Down to the last line below, repeat the entries word for word and drop the pictures.

[[ Source data, beginning ]]

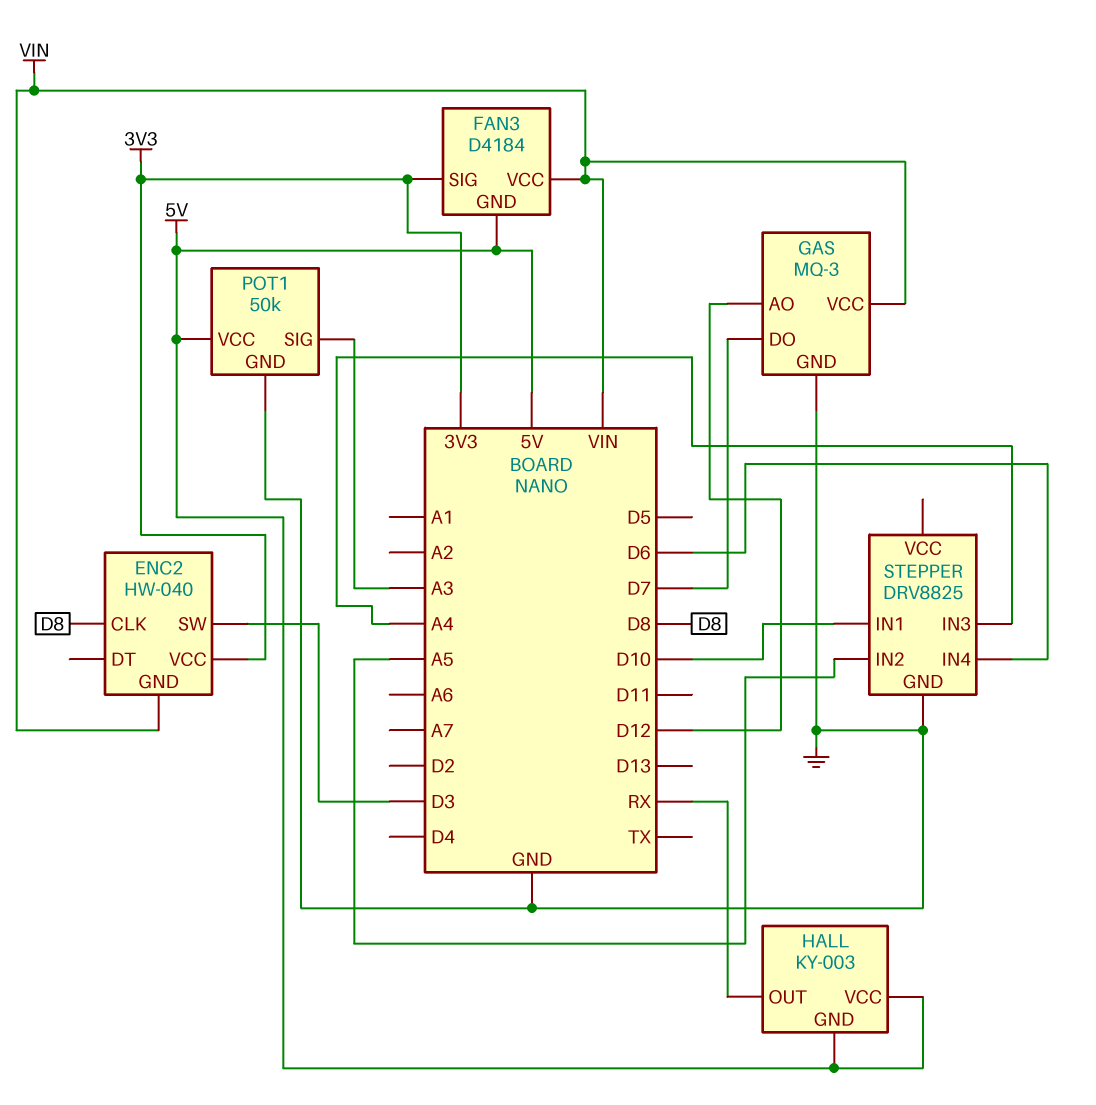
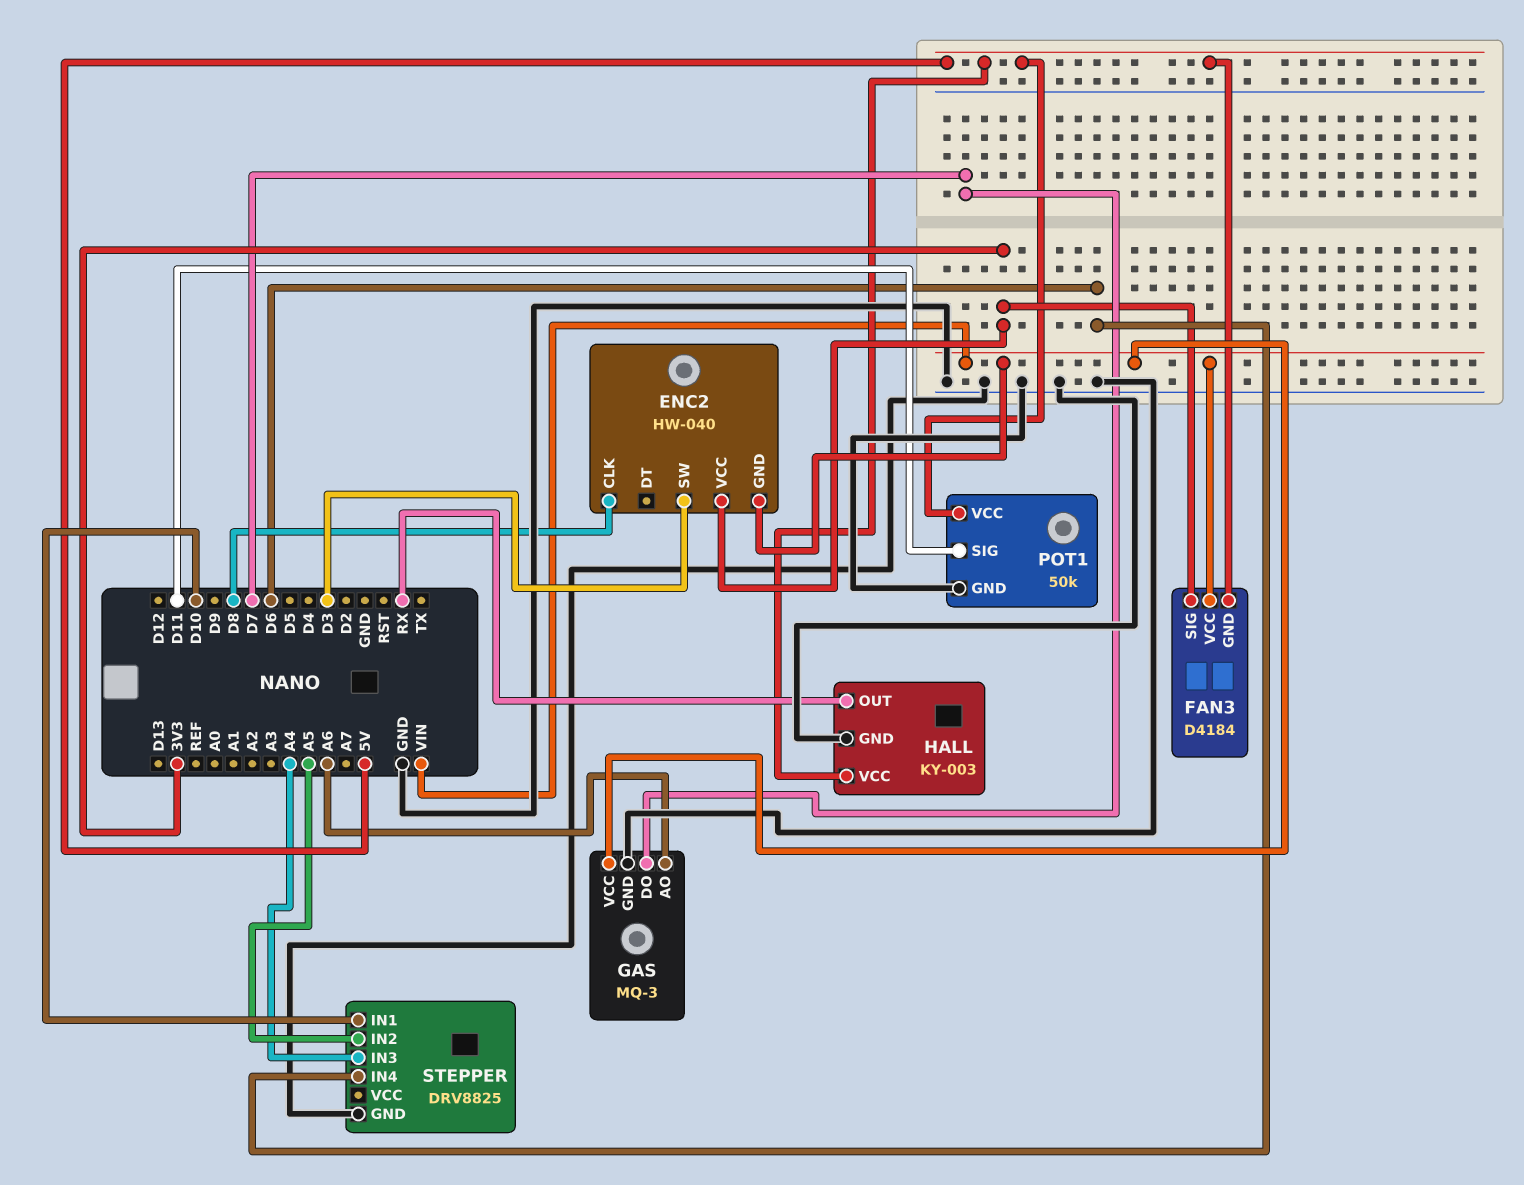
GAS pin AO: D12 -> A6
HALL pin GND: 5V -> GND
POT1 pin SIG: A3 -> D11

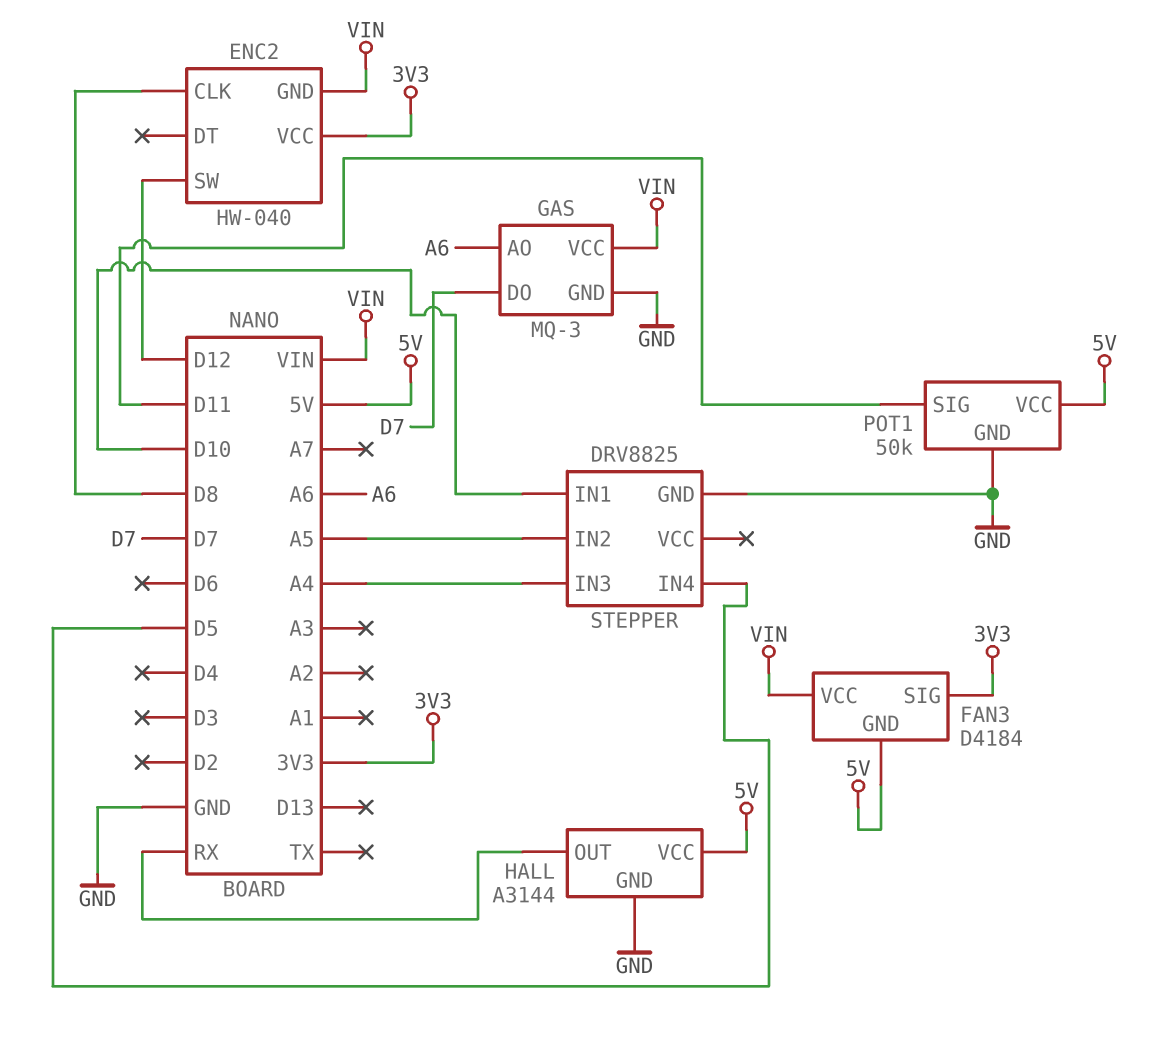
ENC2 pin SW: D3 -> D12
HALL: KY-003 -> A3144
STEPPER pin IN4: D6 -> D5

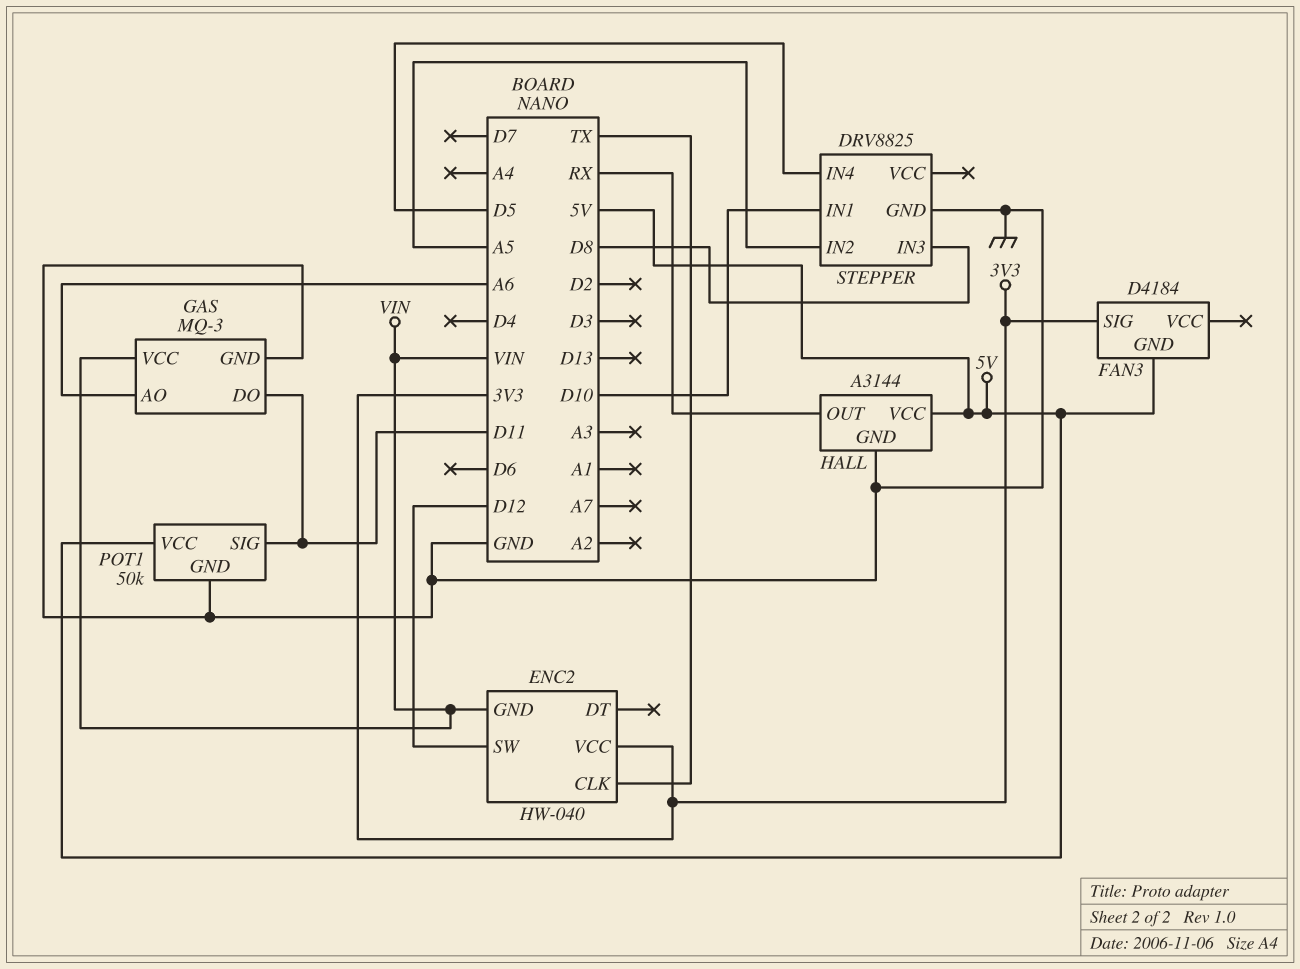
ENC2 pin CLK: D8 -> TX
FAN3 pin VCC: VIN -> none
GAS pin DO: D7 -> D11
STEPPER pin IN3: A4 -> D8

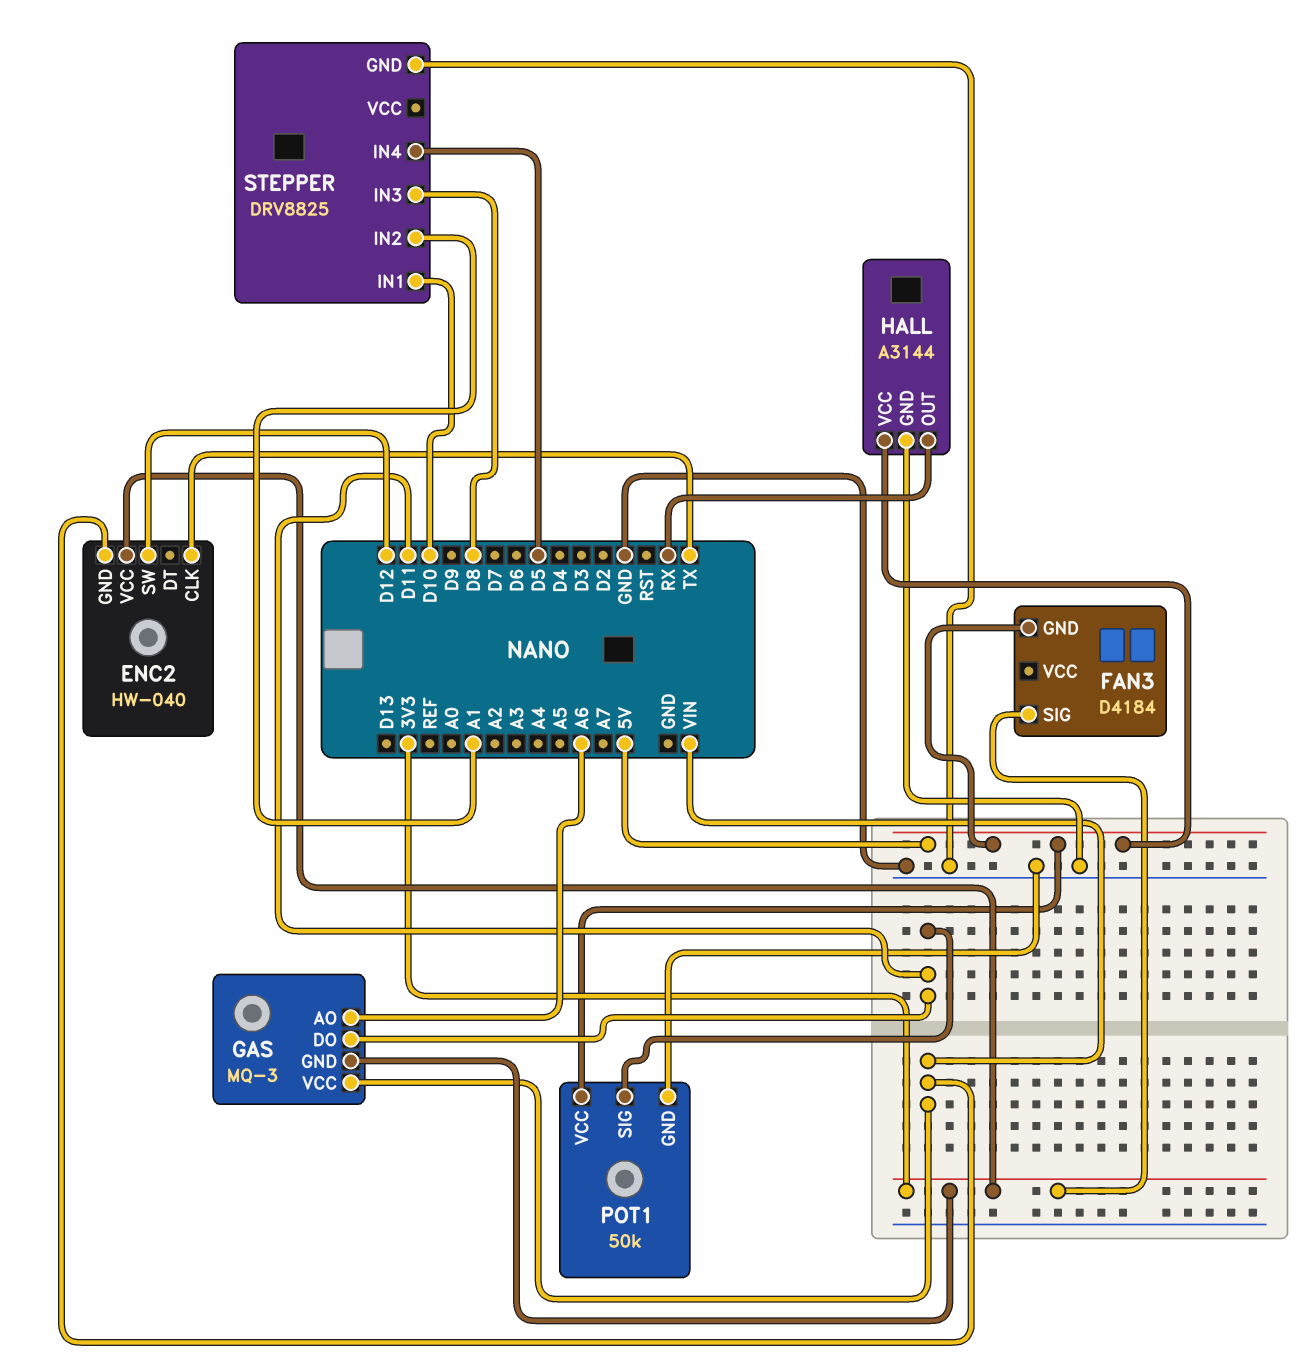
GAS pin GND: GND -> 3V3
STEPPER pin IN2: A5 -> A1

[[ Source data, end ]]

* _Solution to this problem_:
GAS pin AO: D12 -> A6
HALL pin GND: 5V -> GND
POT1 pin SIG: A3 -> D11

ENC2 pin SW: D3 -> D12
HALL: KY-003 -> A3144
STEPPER pin IN4: D6 -> D5

ENC2 pin CLK: D8 -> TX
FAN3 pin VCC: VIN -> none
GAS pin DO: D7 -> D11
STEPPER pin IN3: A4 -> D8

GAS pin GND: GND -> 3V3
STEPPER pin IN2: A5 -> A1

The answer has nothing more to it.